> Available data
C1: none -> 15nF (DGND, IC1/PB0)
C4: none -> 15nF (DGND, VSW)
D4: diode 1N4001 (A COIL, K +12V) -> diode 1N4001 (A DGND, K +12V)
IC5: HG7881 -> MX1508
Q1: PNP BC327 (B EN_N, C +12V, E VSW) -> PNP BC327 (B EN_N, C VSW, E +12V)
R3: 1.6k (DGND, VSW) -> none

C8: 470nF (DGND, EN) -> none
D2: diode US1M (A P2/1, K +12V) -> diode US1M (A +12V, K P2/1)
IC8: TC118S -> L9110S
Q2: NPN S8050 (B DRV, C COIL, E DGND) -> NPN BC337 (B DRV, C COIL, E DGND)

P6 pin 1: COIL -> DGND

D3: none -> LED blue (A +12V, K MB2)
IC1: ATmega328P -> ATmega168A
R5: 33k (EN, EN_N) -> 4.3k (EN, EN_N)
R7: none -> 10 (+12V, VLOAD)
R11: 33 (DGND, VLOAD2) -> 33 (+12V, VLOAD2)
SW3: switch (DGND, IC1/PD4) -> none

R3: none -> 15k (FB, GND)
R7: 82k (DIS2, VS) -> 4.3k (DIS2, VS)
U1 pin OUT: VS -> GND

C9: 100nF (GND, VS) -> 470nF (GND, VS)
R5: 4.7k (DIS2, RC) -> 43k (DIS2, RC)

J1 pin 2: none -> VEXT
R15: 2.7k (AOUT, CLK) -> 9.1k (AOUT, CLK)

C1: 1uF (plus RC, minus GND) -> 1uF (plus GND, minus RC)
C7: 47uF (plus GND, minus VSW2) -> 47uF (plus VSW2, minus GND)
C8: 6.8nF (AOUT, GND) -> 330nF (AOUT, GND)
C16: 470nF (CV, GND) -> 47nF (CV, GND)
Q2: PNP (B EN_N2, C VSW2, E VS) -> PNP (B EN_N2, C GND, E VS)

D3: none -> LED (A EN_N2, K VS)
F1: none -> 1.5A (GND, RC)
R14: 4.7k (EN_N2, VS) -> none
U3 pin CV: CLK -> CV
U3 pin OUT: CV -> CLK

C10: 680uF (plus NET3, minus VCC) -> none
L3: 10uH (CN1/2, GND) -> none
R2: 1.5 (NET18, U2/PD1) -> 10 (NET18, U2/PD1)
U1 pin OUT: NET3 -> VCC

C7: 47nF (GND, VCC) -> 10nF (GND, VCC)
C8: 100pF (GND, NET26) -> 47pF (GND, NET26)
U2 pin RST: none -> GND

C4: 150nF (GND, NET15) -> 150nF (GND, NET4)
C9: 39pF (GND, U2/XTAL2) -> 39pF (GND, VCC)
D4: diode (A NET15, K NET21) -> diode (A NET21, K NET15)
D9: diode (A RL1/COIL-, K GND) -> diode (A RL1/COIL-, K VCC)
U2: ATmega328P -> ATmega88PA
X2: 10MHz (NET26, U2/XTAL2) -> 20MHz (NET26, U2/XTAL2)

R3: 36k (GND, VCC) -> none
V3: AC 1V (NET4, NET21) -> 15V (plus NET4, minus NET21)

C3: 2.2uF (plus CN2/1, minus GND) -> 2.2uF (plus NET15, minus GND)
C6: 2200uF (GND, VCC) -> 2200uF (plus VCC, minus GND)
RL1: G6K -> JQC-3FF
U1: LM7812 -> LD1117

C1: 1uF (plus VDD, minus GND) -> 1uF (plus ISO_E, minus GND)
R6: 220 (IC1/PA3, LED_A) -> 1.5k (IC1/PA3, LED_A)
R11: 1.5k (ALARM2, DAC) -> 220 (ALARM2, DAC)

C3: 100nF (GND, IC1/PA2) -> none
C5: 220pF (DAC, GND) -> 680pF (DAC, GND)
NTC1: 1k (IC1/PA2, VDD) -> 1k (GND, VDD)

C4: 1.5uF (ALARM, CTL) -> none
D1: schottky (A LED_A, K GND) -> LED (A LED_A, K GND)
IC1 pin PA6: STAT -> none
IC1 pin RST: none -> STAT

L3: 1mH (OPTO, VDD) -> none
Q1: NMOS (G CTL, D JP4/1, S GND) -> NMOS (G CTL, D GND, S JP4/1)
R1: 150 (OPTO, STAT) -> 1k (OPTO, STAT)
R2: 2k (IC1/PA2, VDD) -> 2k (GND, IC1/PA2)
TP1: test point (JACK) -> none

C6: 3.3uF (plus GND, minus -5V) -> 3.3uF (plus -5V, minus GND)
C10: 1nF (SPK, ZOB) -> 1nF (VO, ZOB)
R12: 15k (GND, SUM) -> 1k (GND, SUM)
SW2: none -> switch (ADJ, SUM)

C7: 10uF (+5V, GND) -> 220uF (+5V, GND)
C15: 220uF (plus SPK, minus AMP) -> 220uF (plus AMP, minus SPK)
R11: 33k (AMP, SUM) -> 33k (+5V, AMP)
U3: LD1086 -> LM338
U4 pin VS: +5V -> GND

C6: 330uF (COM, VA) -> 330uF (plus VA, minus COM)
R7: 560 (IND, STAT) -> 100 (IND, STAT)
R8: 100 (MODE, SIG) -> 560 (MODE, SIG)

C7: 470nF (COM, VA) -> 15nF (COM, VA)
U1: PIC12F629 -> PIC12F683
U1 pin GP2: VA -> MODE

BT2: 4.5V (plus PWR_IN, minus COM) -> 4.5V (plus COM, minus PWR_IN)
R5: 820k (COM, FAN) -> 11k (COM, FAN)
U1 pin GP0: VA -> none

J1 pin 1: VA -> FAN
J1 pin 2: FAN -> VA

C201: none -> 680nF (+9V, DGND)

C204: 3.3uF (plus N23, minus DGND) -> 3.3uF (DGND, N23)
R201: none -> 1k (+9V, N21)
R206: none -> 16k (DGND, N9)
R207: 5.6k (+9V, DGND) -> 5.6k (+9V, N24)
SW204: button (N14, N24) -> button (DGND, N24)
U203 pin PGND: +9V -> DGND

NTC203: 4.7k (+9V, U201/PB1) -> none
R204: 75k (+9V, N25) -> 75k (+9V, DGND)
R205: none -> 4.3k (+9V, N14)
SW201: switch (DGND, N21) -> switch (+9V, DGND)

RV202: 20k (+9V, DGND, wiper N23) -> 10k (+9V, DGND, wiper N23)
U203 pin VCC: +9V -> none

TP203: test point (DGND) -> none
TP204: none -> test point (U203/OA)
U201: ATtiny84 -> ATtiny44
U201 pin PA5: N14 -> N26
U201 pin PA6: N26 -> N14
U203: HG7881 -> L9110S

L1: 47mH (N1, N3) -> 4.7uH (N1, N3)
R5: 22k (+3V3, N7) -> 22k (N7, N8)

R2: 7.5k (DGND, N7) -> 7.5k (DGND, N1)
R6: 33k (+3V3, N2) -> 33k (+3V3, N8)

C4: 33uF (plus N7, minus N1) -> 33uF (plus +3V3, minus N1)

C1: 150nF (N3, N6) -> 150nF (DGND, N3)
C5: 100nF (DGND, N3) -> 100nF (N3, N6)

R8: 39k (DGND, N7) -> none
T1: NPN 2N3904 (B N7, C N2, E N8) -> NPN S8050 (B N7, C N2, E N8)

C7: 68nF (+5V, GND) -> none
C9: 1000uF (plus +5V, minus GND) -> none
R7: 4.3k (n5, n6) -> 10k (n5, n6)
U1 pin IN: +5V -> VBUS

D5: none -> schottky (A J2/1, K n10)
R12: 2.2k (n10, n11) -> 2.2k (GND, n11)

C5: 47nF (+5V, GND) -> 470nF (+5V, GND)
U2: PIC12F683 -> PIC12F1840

> Assigned task
Go through the entries and copy every line with "schottky".

> Written solution
D1: schottky (A LED_A, K GND) -> LED (A LED_A, K GND)
D5: none -> schottky (A J2/1, K n10)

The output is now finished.